__YOUR INSTRUCTIONS__:
Quote, word for word, the line containing "white fork: 1 -> 3" and all lines that follow it to the end of the records, with no pictures.

Object tracking records:
###

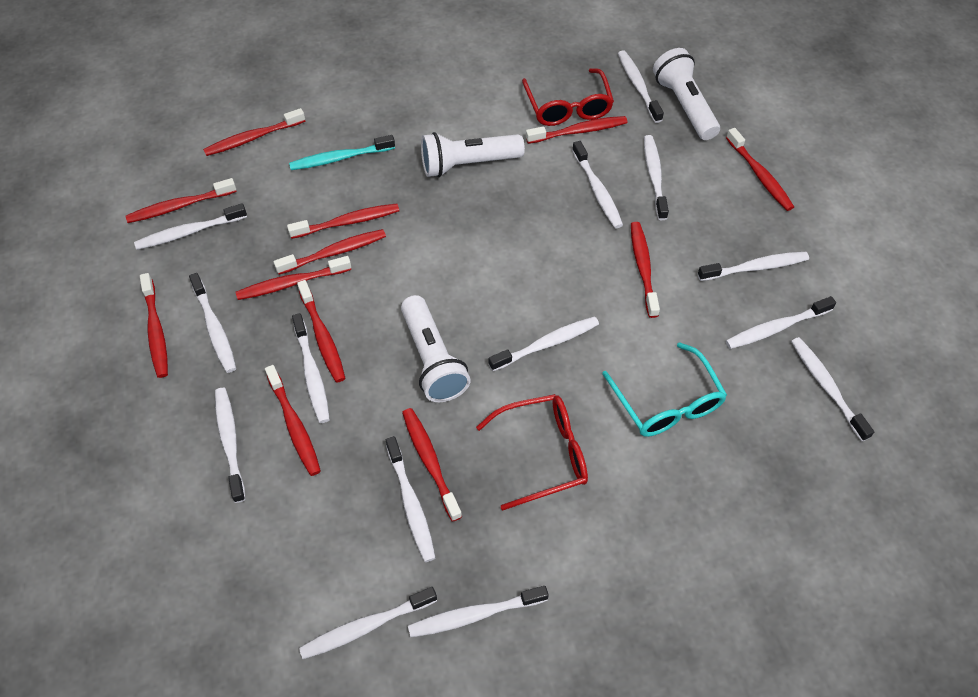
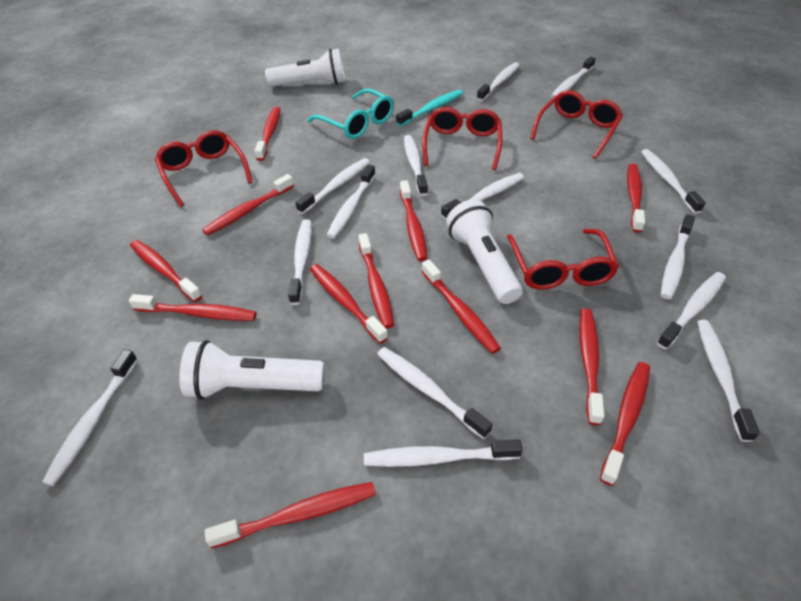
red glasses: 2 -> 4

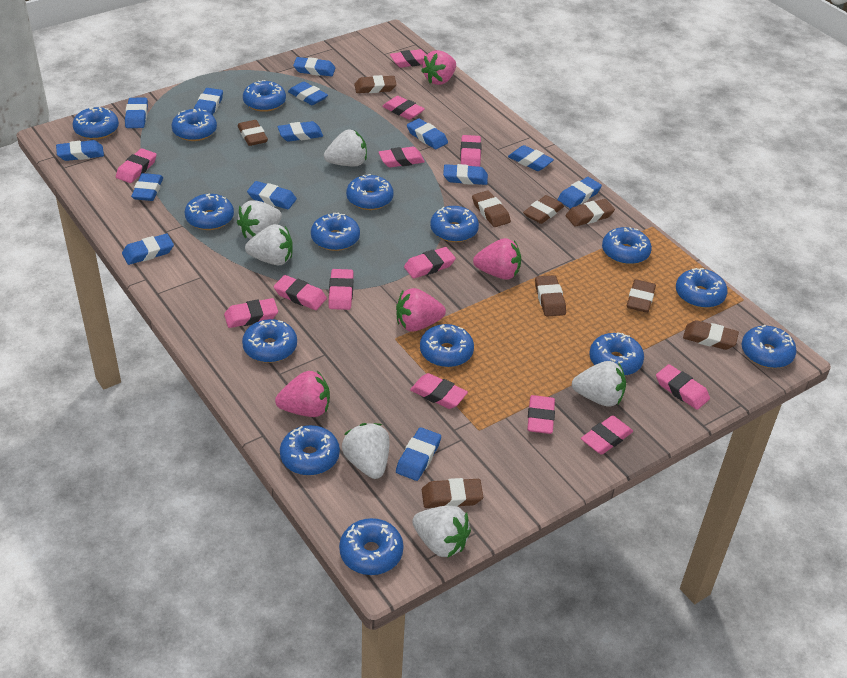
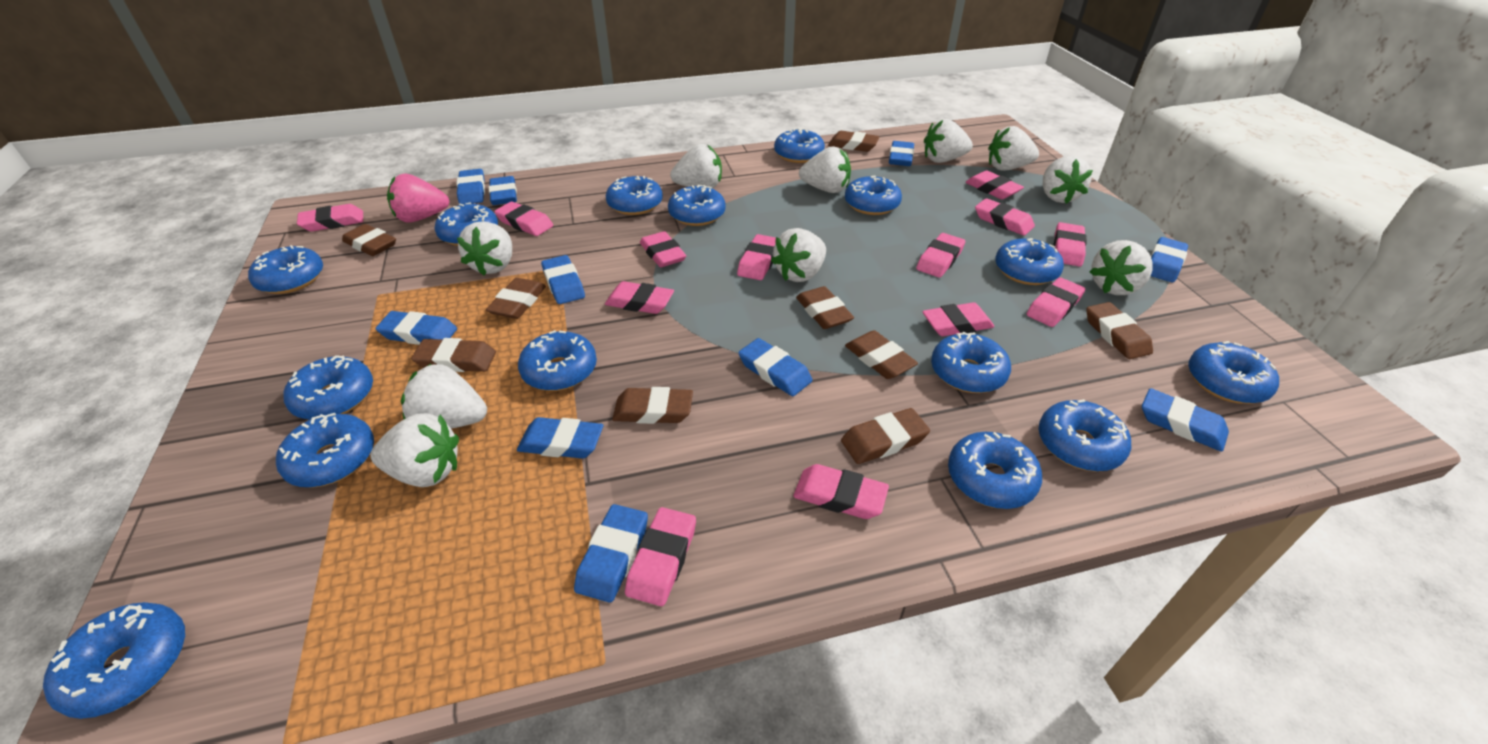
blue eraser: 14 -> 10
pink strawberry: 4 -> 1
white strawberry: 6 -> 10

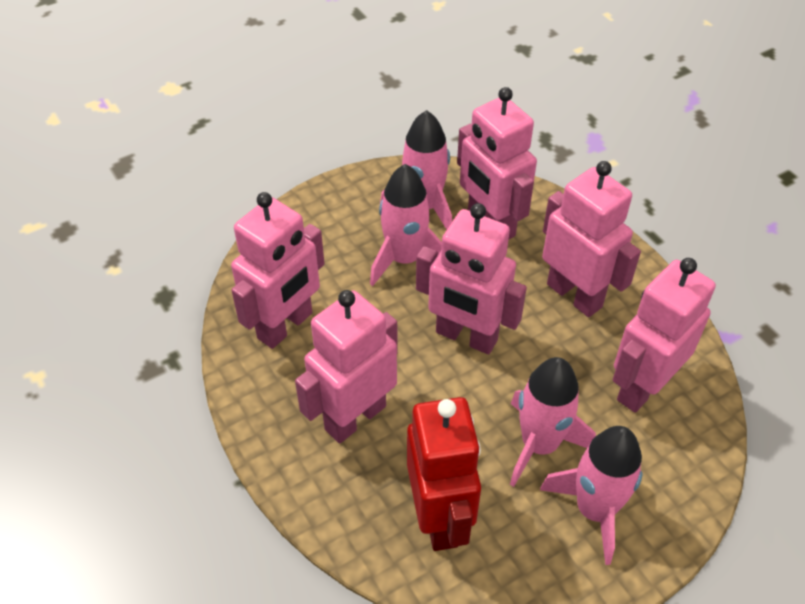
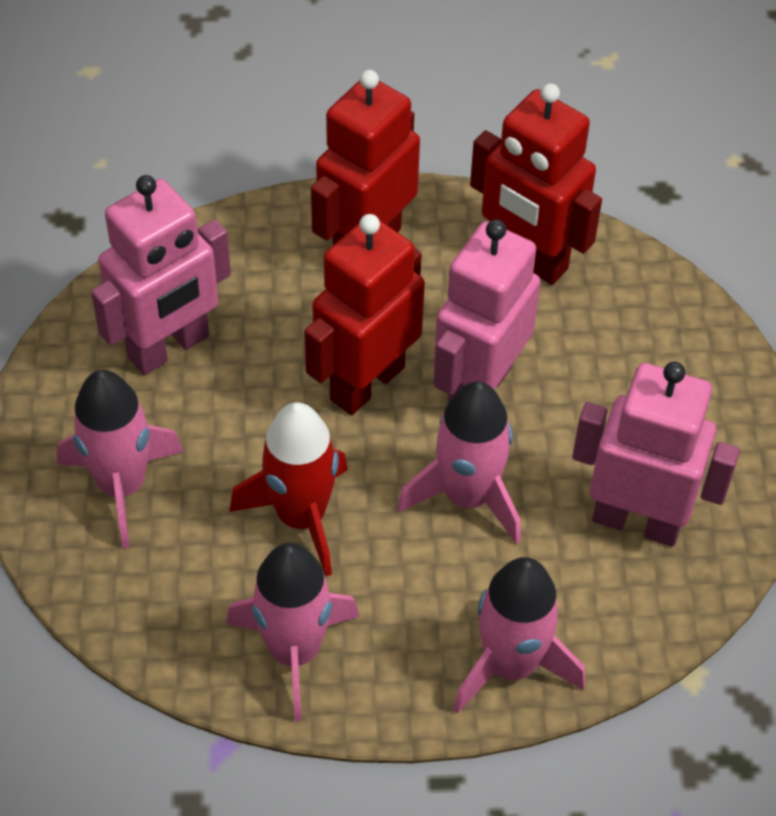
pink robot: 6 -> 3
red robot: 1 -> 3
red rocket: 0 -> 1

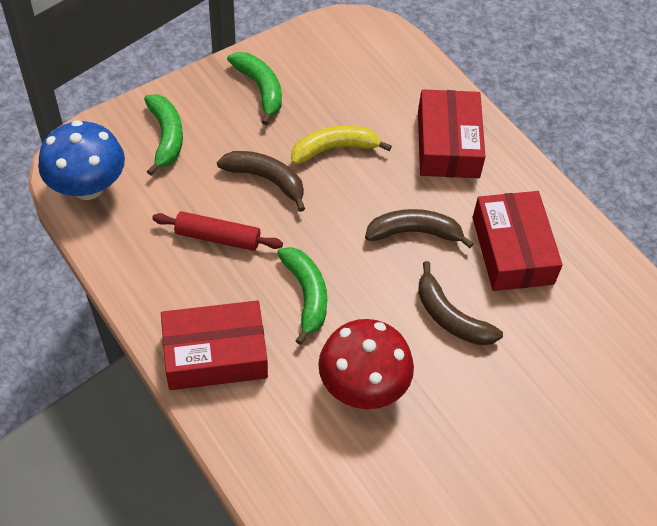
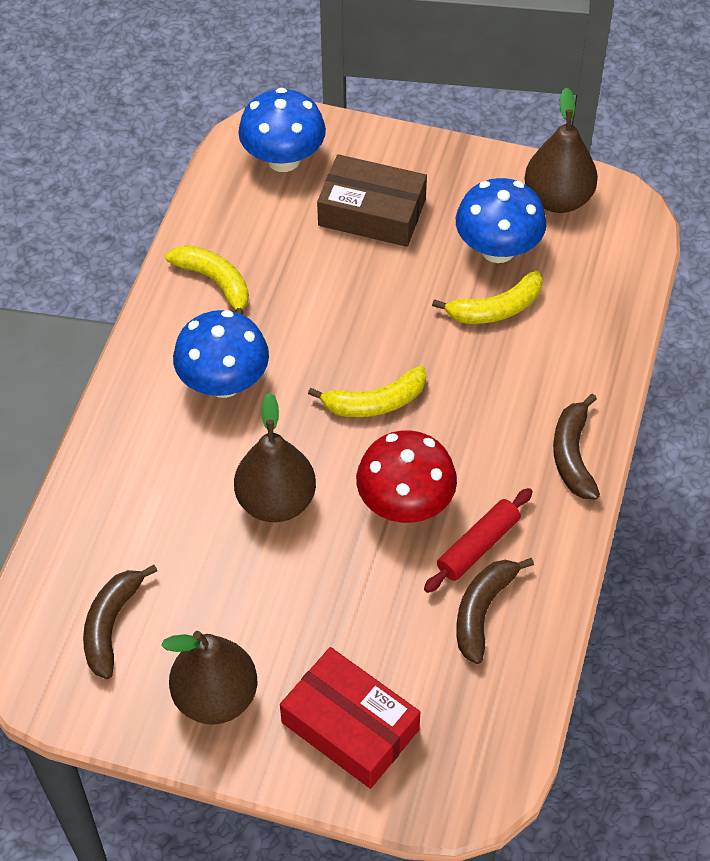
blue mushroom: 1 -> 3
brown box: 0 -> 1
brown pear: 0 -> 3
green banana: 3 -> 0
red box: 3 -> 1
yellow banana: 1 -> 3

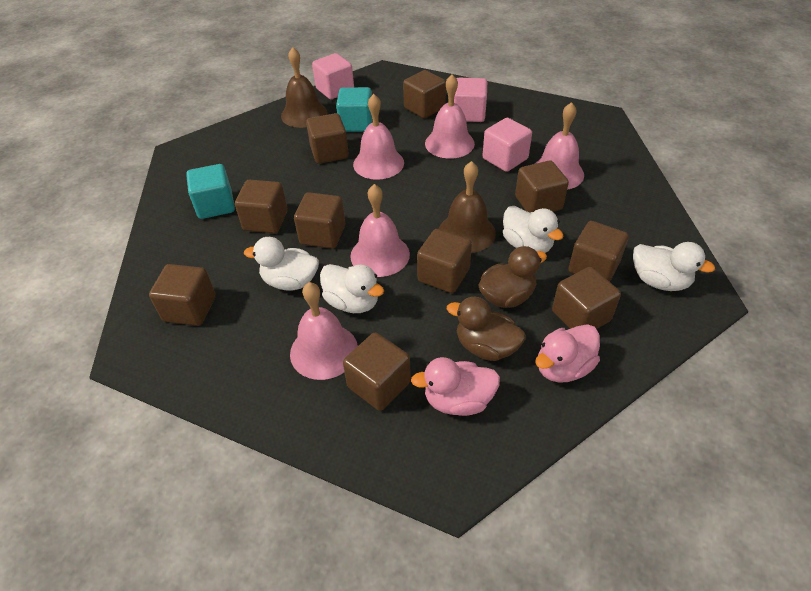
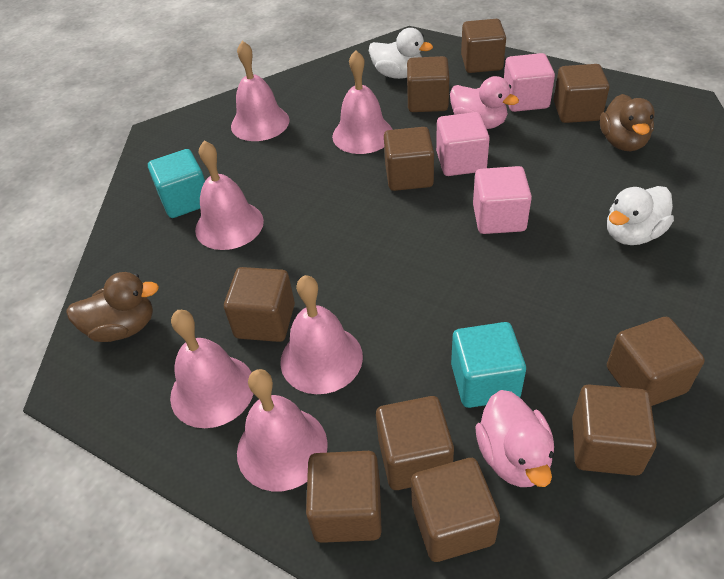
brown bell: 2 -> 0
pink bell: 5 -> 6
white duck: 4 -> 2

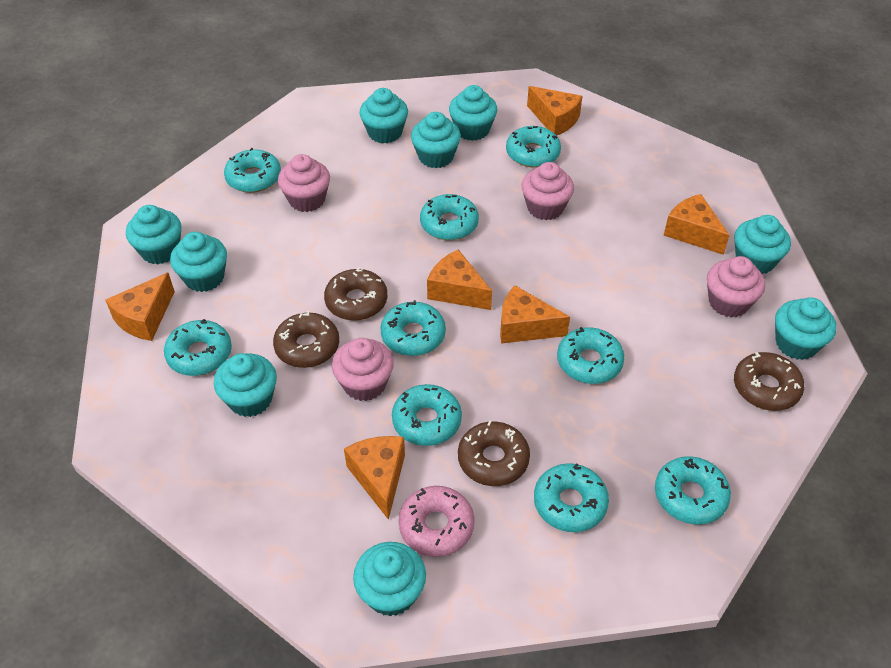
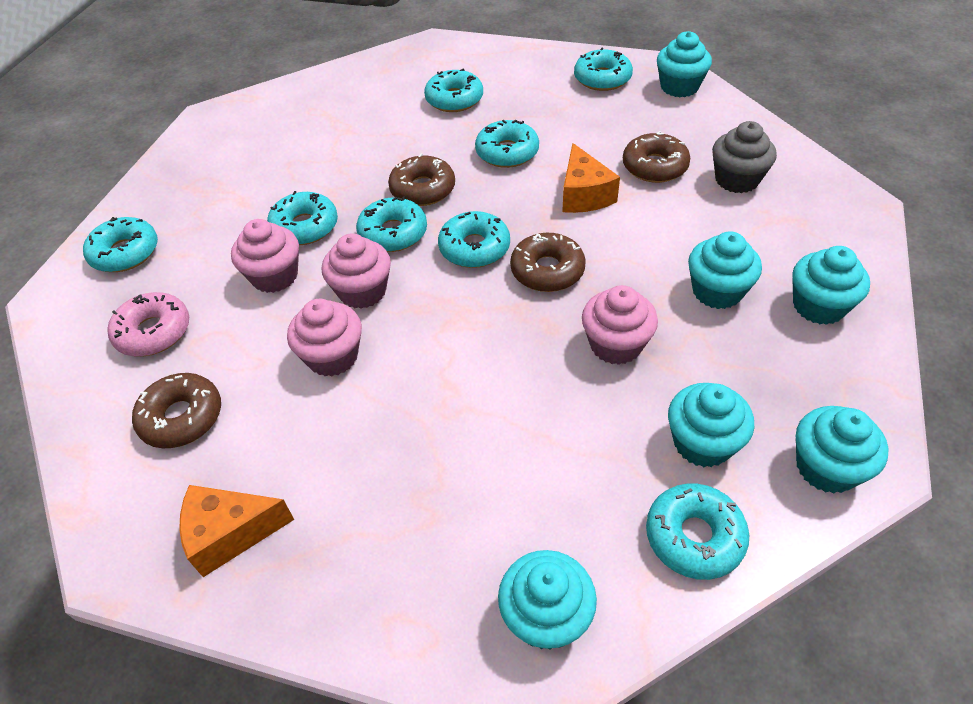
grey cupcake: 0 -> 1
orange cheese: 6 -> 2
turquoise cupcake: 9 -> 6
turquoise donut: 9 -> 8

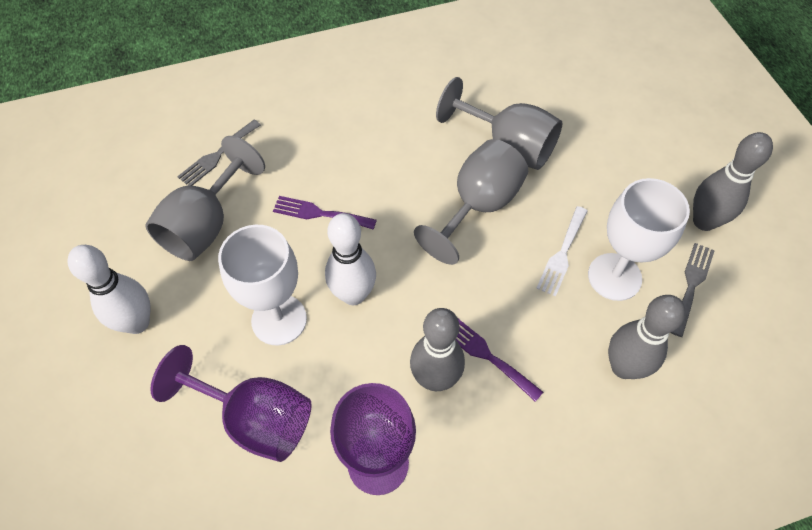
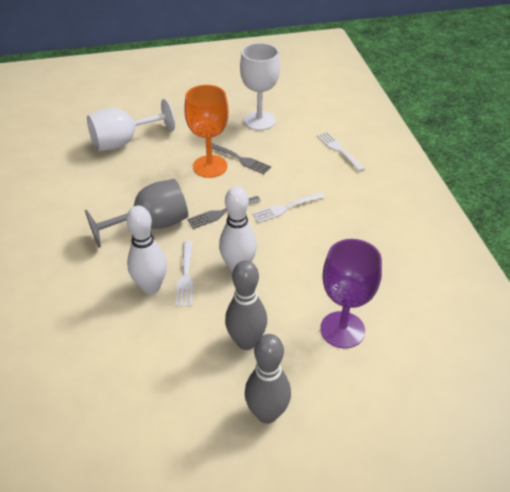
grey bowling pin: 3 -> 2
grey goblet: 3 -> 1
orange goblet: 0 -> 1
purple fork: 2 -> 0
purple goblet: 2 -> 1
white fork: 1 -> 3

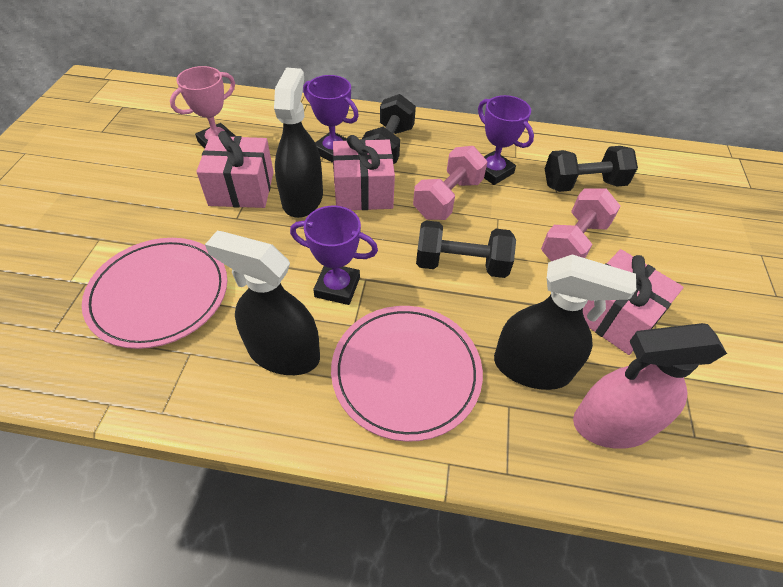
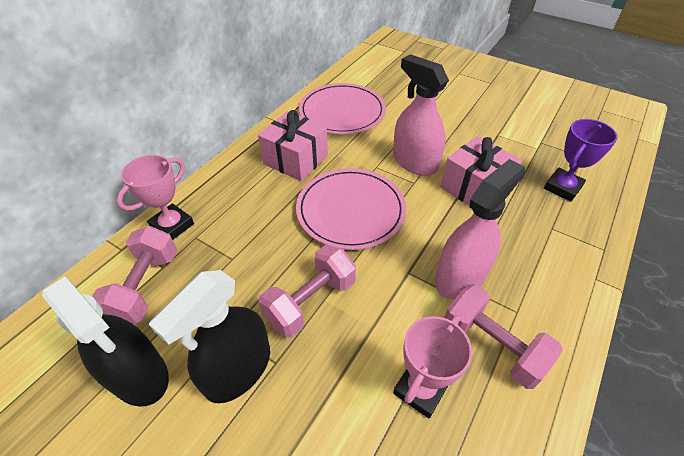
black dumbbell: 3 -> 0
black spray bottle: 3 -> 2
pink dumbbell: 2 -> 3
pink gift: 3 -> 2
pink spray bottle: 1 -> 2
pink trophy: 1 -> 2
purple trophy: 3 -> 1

###

__WRITTEN SOLUTION__:
white fork: 1 -> 3

black dumbbell: 3 -> 0
black spray bottle: 3 -> 2
pink dumbbell: 2 -> 3
pink gift: 3 -> 2
pink spray bottle: 1 -> 2
pink trophy: 1 -> 2
purple trophy: 3 -> 1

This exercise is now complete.